(begin)

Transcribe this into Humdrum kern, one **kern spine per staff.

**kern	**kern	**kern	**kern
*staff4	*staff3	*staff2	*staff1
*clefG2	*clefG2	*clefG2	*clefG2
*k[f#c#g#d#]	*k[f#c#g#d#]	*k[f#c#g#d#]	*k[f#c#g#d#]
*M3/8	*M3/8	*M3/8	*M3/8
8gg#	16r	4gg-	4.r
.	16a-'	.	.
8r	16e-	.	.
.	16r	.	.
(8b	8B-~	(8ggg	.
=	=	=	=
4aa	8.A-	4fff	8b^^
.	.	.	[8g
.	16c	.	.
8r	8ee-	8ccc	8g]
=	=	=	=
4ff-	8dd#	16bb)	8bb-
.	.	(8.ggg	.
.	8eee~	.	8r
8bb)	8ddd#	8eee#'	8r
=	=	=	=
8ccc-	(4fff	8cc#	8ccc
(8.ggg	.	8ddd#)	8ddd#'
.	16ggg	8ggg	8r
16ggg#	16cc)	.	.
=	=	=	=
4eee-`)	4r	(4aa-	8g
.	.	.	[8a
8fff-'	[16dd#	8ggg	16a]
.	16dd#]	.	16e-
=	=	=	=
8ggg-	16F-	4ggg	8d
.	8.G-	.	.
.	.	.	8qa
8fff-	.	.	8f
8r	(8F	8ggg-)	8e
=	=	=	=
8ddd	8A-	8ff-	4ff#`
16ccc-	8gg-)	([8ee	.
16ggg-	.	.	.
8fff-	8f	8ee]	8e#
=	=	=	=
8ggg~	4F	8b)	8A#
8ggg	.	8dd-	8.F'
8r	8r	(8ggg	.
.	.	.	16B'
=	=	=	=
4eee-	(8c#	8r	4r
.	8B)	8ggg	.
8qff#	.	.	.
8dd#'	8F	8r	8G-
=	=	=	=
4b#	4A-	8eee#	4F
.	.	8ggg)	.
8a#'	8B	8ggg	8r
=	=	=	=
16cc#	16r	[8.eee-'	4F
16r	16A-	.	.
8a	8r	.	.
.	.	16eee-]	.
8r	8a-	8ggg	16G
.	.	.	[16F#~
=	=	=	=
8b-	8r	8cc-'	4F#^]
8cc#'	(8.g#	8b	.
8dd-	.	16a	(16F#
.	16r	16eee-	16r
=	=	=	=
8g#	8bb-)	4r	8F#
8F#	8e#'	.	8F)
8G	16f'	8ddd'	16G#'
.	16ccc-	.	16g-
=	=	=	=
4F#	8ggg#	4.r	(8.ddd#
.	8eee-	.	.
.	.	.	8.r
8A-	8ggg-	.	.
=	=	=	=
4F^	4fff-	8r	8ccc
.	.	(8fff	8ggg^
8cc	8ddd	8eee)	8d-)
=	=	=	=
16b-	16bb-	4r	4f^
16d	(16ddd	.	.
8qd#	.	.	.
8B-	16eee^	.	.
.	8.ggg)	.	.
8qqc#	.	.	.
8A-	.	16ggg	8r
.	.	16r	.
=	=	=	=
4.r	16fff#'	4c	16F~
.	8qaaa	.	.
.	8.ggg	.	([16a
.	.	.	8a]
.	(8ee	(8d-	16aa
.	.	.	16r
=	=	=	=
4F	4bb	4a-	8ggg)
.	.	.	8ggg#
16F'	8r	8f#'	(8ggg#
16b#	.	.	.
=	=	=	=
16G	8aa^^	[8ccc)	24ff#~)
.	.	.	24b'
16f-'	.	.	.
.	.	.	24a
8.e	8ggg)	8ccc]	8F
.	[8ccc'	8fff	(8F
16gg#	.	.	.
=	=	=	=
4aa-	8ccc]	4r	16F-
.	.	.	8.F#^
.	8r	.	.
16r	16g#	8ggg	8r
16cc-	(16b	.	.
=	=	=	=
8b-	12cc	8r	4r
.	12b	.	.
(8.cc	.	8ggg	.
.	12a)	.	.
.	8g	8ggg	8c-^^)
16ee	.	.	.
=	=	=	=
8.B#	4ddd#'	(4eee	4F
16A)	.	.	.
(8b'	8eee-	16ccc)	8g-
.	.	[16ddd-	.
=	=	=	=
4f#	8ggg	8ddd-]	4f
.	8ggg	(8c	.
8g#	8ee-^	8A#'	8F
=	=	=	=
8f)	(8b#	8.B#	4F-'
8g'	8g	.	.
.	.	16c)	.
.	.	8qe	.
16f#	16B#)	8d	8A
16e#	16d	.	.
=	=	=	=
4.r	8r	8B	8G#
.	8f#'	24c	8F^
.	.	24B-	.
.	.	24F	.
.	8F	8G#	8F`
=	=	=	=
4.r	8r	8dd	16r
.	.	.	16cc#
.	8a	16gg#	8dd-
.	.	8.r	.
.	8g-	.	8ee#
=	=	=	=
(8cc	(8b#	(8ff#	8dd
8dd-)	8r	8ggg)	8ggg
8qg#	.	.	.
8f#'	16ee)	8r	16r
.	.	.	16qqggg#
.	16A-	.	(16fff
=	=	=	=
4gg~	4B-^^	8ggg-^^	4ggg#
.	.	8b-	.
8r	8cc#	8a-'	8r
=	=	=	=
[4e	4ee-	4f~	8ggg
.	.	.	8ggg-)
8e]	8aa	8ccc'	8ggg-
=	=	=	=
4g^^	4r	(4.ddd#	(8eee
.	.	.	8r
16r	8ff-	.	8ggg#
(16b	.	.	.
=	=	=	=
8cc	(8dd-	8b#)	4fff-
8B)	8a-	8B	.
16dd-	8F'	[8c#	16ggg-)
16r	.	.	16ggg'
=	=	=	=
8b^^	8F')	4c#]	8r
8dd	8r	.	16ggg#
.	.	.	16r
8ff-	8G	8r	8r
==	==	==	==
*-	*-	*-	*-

(end)

◆ **Instruction**
Filter the records above, keeping every line that contains the string "kern". Treat uppercase and lowercase letters as distinct.

◆ **Expected output**
Transcribe this into Humdrum kern, one **kern spine per staff.
**kern	**kern	**kern	**kern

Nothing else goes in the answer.